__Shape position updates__

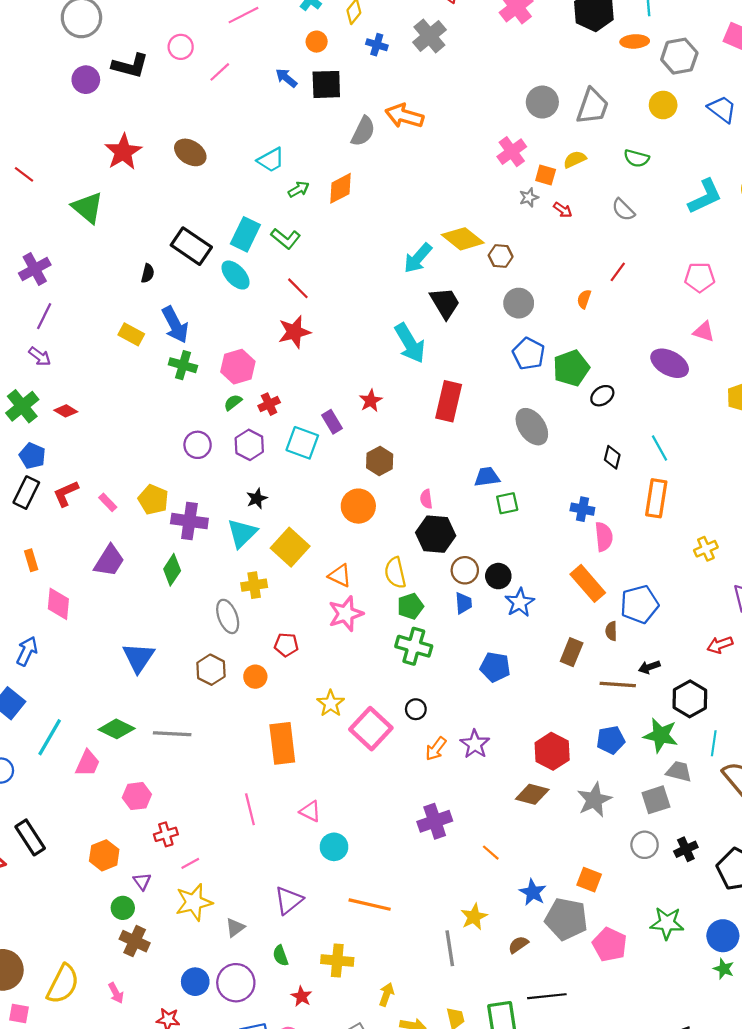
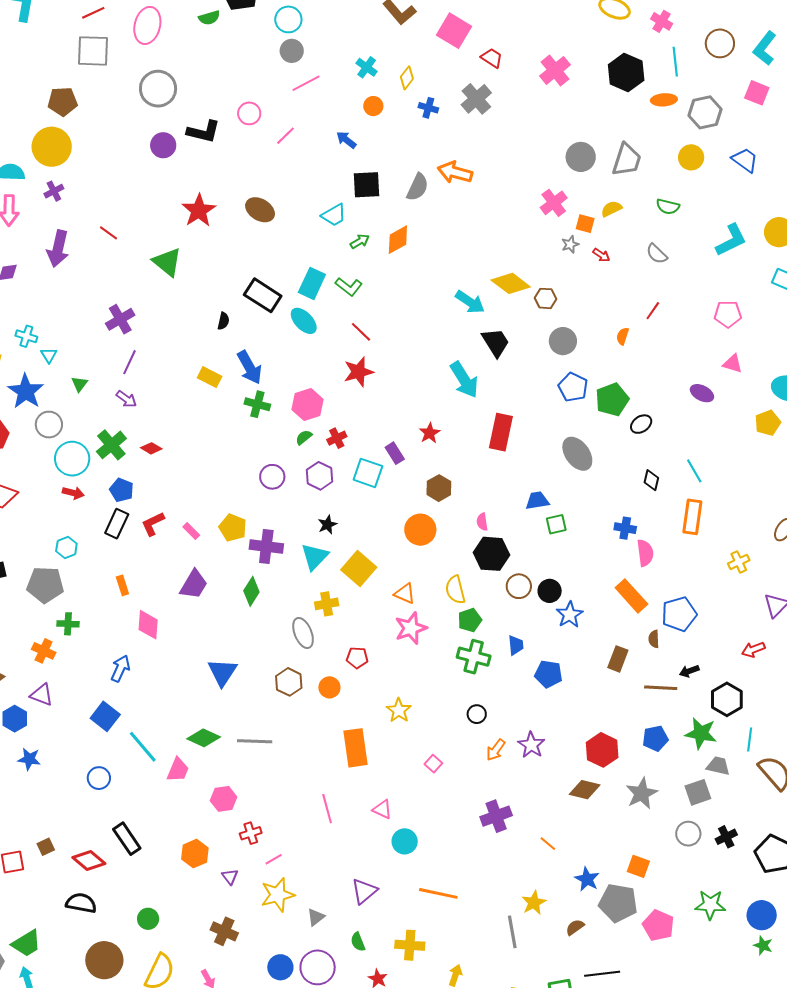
black square: (326, 84) -> (367, 185), moved
cyan arrow: (418, 258) -> (470, 302), turned -96
purple ellipse: (670, 363) -> (702, 393), size x0.7
blue trapezoid: (463, 603) -> (516, 645), moved
pink square: (371, 729) -> (433, 764), moved, size x0.5
cyan line: (50, 737) -> (143, 747), turned -69
green circle: (123, 908) -> (148, 919), moved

__Your task__
Copy, character for character, the lines from the line that holds "cyan arrow: (418, 258)" through the final line of the records above.

__Task solution__
cyan arrow: (418, 258) -> (470, 302), turned -96
purple ellipse: (670, 363) -> (702, 393), size x0.7
blue trapezoid: (463, 603) -> (516, 645), moved
pink square: (371, 729) -> (433, 764), moved, size x0.5
cyan line: (50, 737) -> (143, 747), turned -69
green circle: (123, 908) -> (148, 919), moved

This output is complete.